■ Available data
::::::

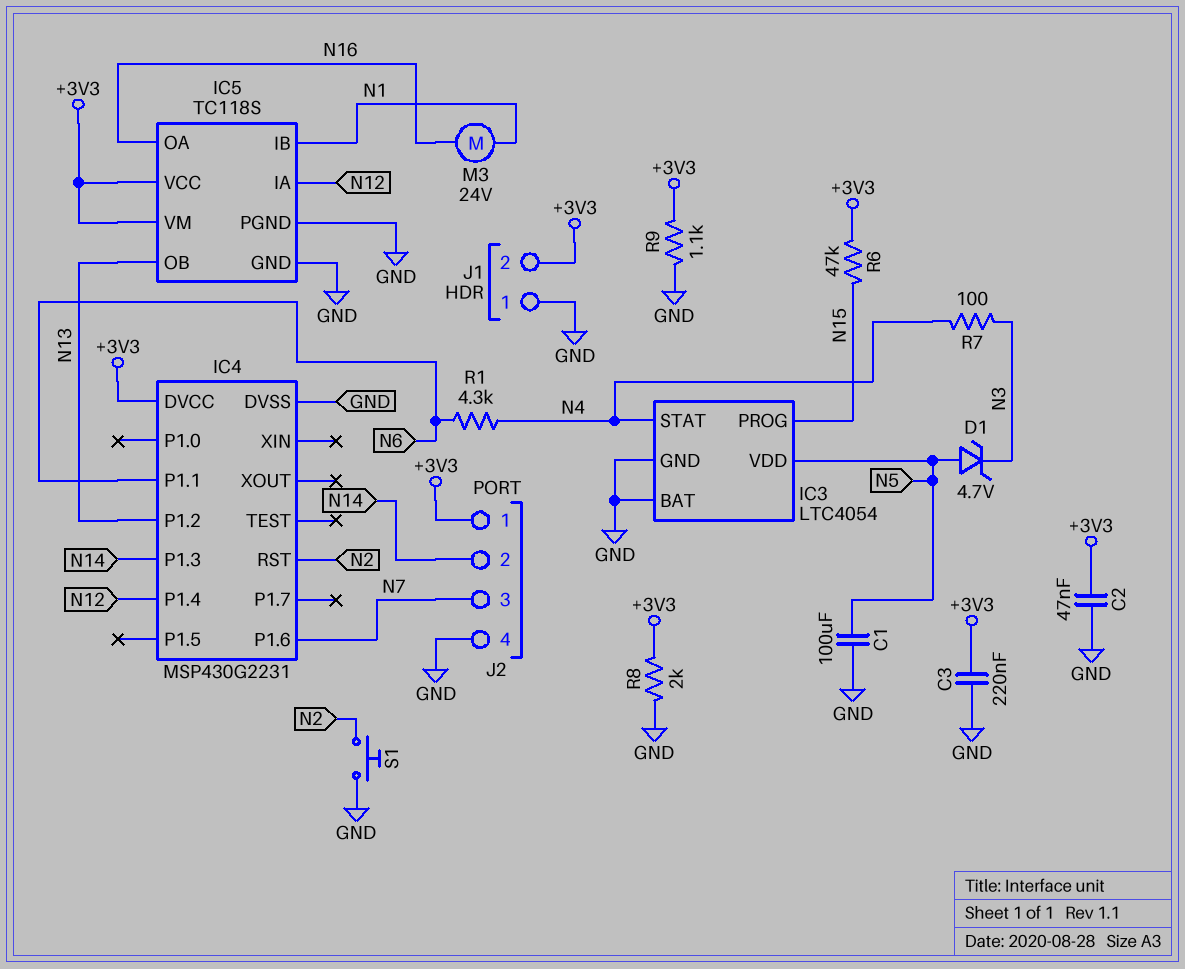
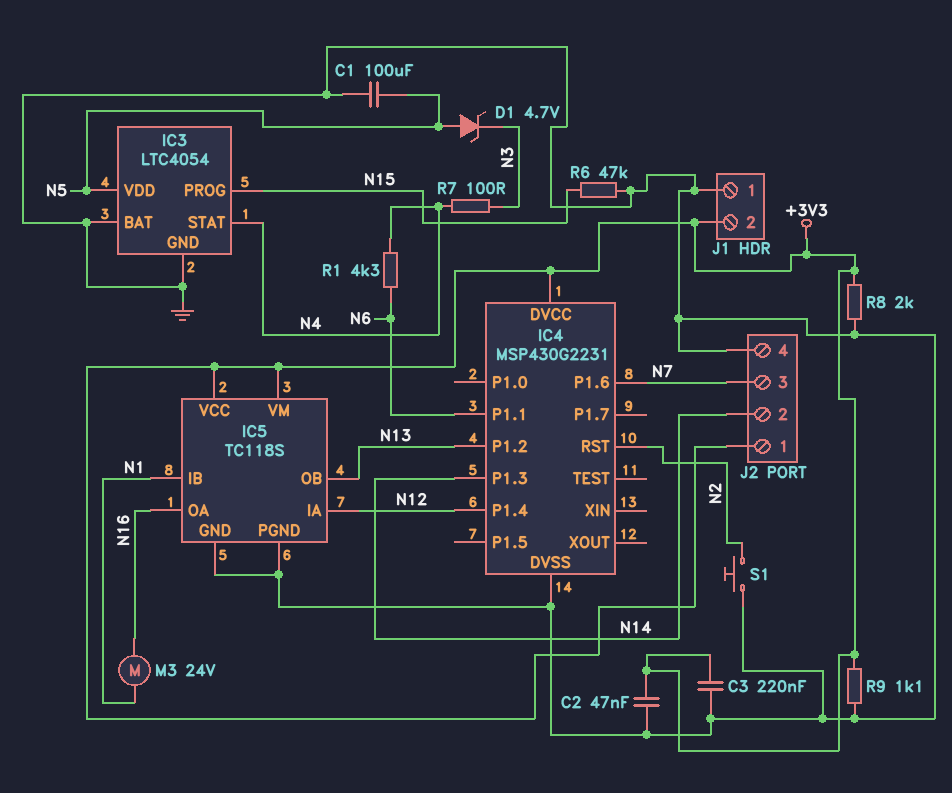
R6: 47k (+3V3, N15) -> 47k (GND, N15)

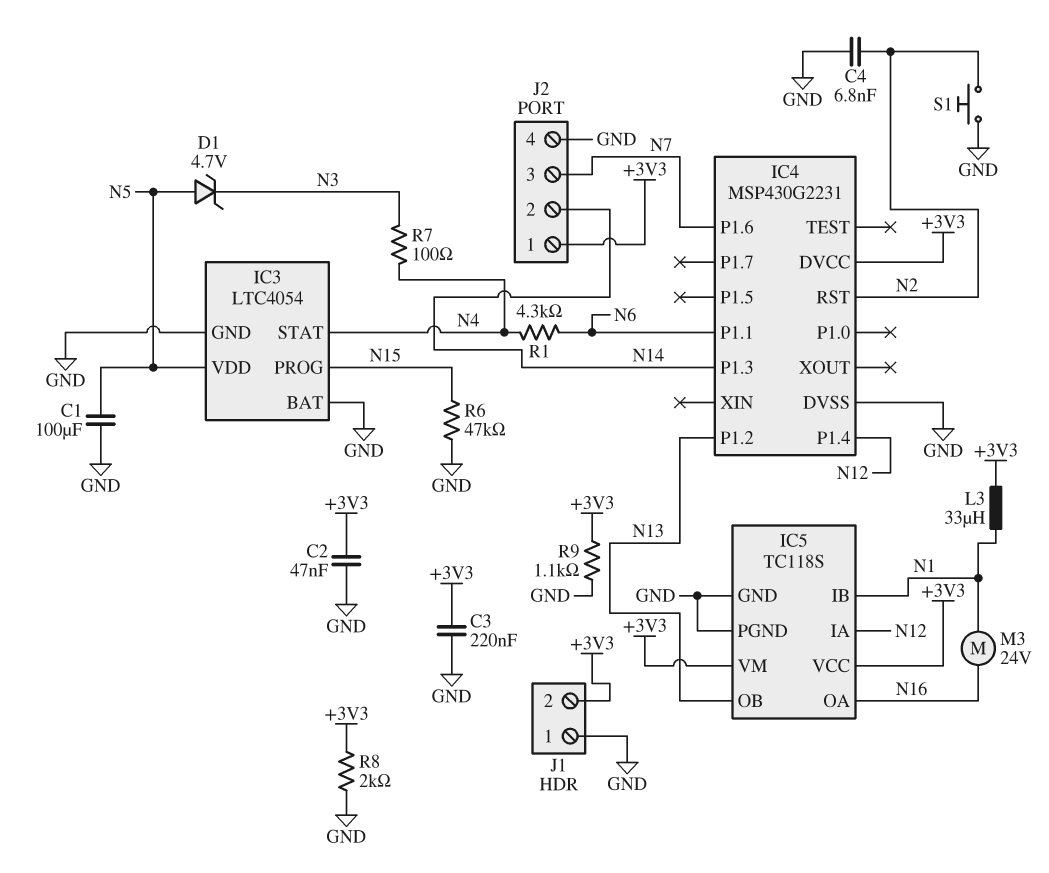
C4: none -> 6.8nF (GND, N2)
L3: none -> 33uH (+3V3, N1)

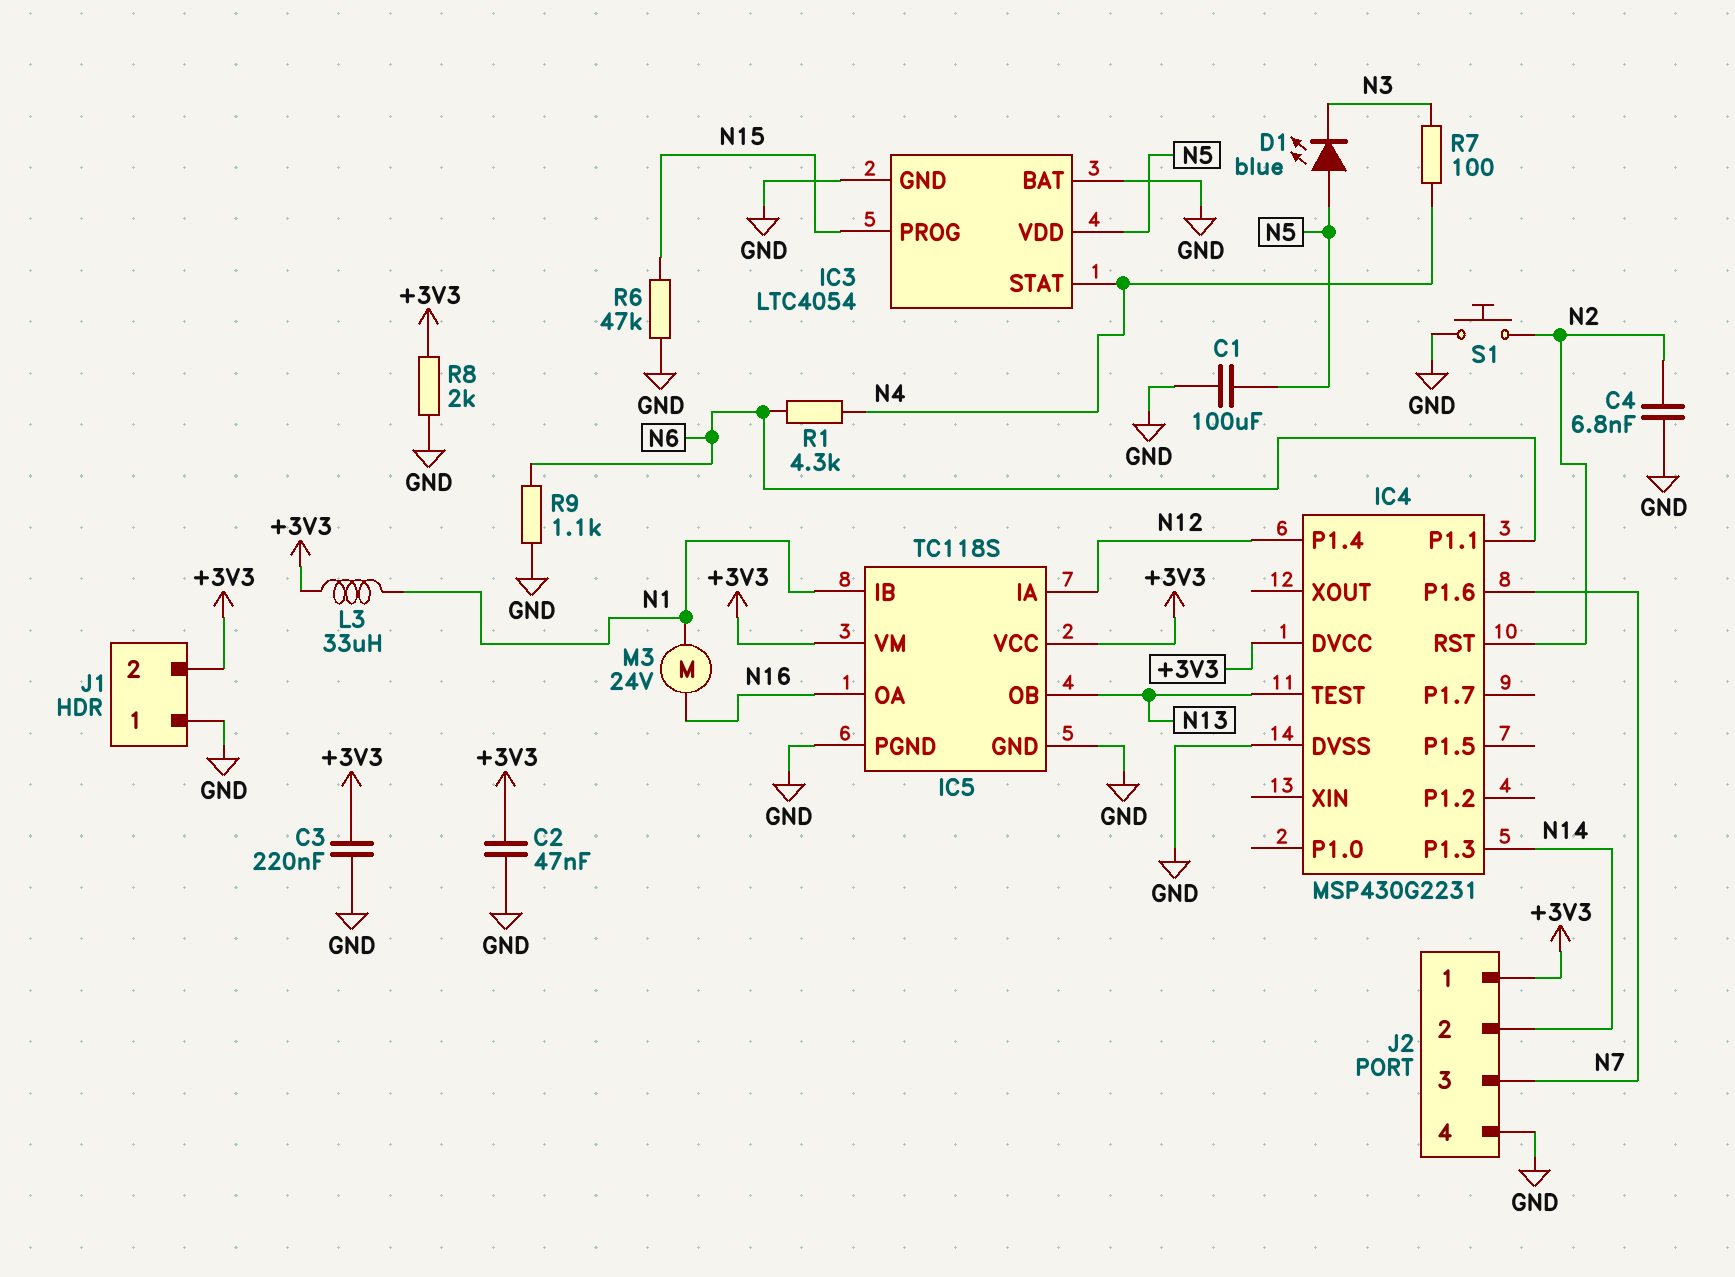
D1: zener 4.7V (A N5, K N3) -> LED blue (A N5, K N3)
IC4 pin P1.2: N13 -> none
IC4 pin TEST: none -> N13
R9: 1.1k (+3V3, GND) -> 1.1k (GND, N6)

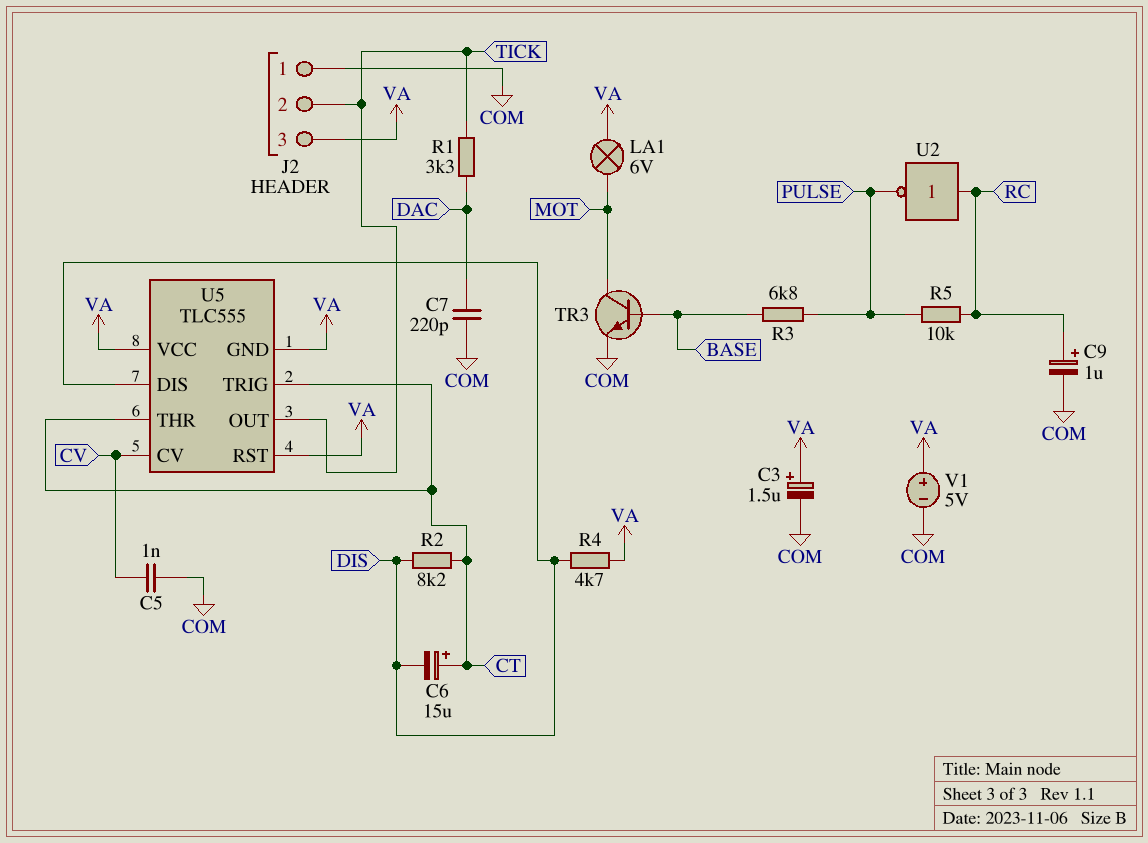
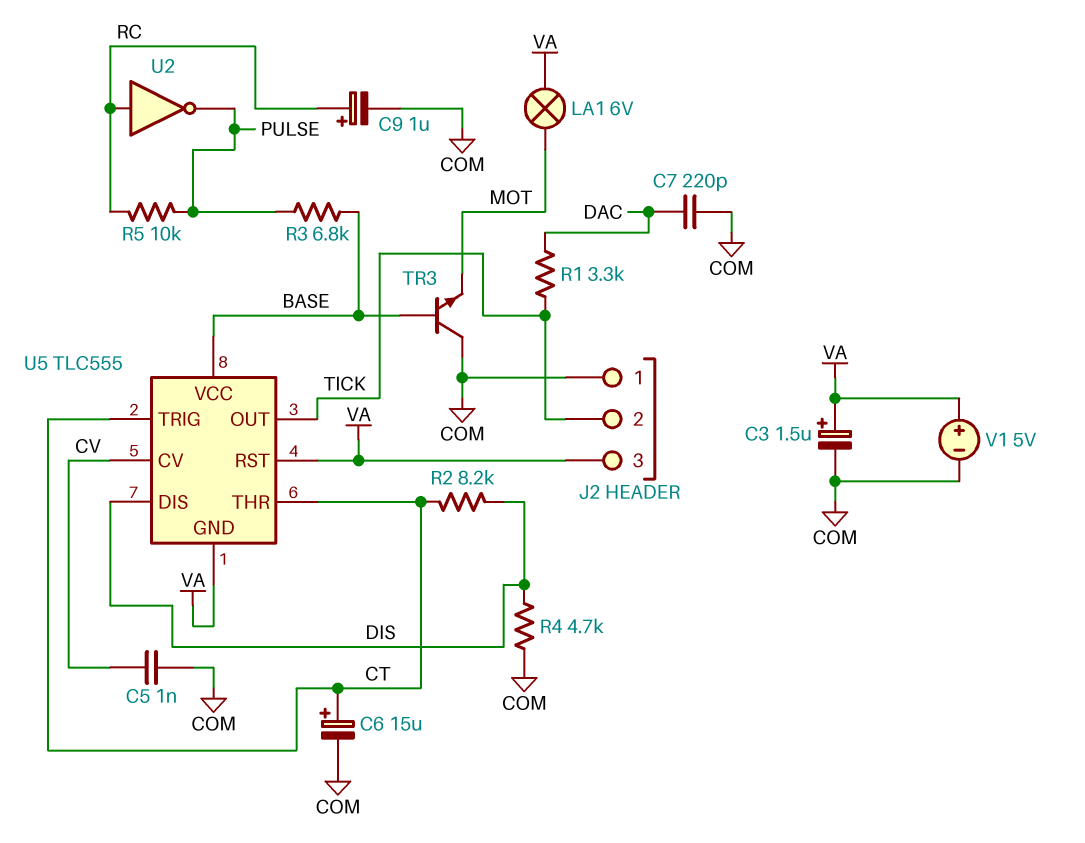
C6: 15uF (plus CT, minus DIS) -> 15uF (plus CT, minus COM)
R4: 4.7k (DIS, VA) -> 4.7k (COM, DIS)
TR3: NPN (B BASE, C MOT, E COM) -> NPN (B BASE, C COM, E MOT)
U5 pin VCC: VA -> BASE

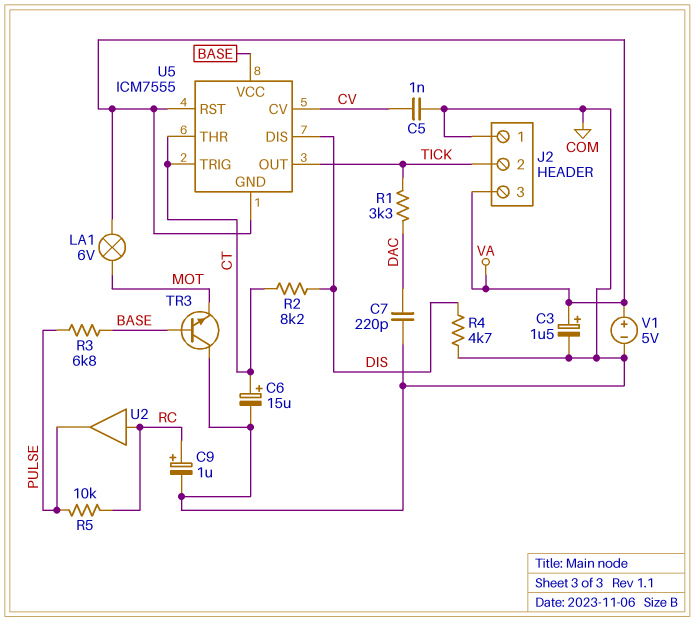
U2: NOT (in RC, out PULSE) -> buffer (in RC, out PULSE)
U5: TLC555 -> ICM7555

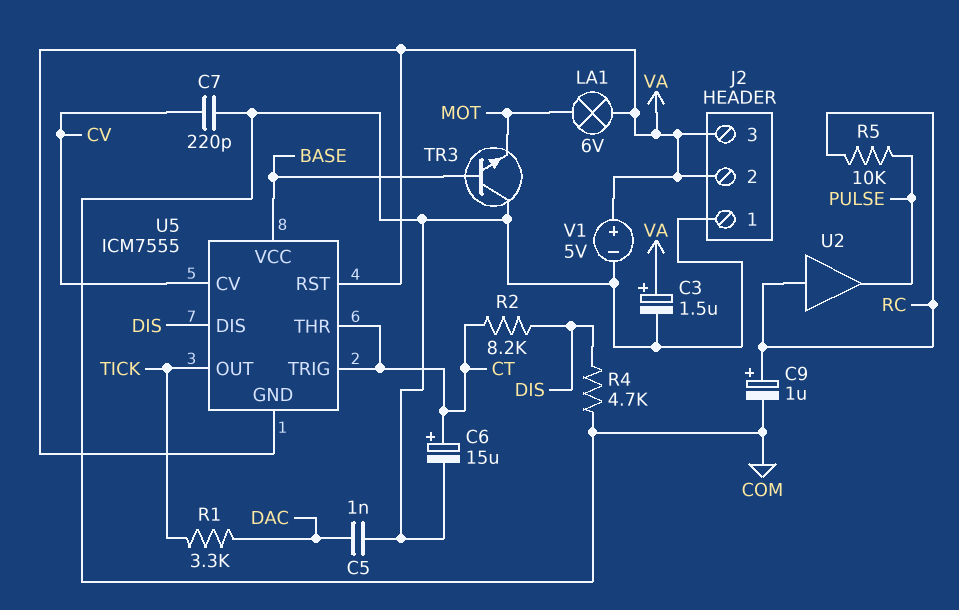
C5: 1nF (COM, CV) -> 1nF (COM, DAC)
C7: 220pF (COM, DAC) -> 220pF (COM, CV)
J2 pin 2: TICK -> VA
R3: 6.8k (BASE, PULSE) -> none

::::::

■ What the exercise asks
Since only the text is wanted, repeat all the records above exactly and omit the pictures.

■ Solution to this problem
R6: 47k (+3V3, N15) -> 47k (GND, N15)

C4: none -> 6.8nF (GND, N2)
L3: none -> 33uH (+3V3, N1)

D1: zener 4.7V (A N5, K N3) -> LED blue (A N5, K N3)
IC4 pin P1.2: N13 -> none
IC4 pin TEST: none -> N13
R9: 1.1k (+3V3, GND) -> 1.1k (GND, N6)

C6: 15uF (plus CT, minus DIS) -> 15uF (plus CT, minus COM)
R4: 4.7k (DIS, VA) -> 4.7k (COM, DIS)
TR3: NPN (B BASE, C MOT, E COM) -> NPN (B BASE, C COM, E MOT)
U5 pin VCC: VA -> BASE

U2: NOT (in RC, out PULSE) -> buffer (in RC, out PULSE)
U5: TLC555 -> ICM7555

C5: 1nF (COM, CV) -> 1nF (COM, DAC)
C7: 220pF (COM, DAC) -> 220pF (COM, CV)
J2 pin 2: TICK -> VA
R3: 6.8k (BASE, PULSE) -> none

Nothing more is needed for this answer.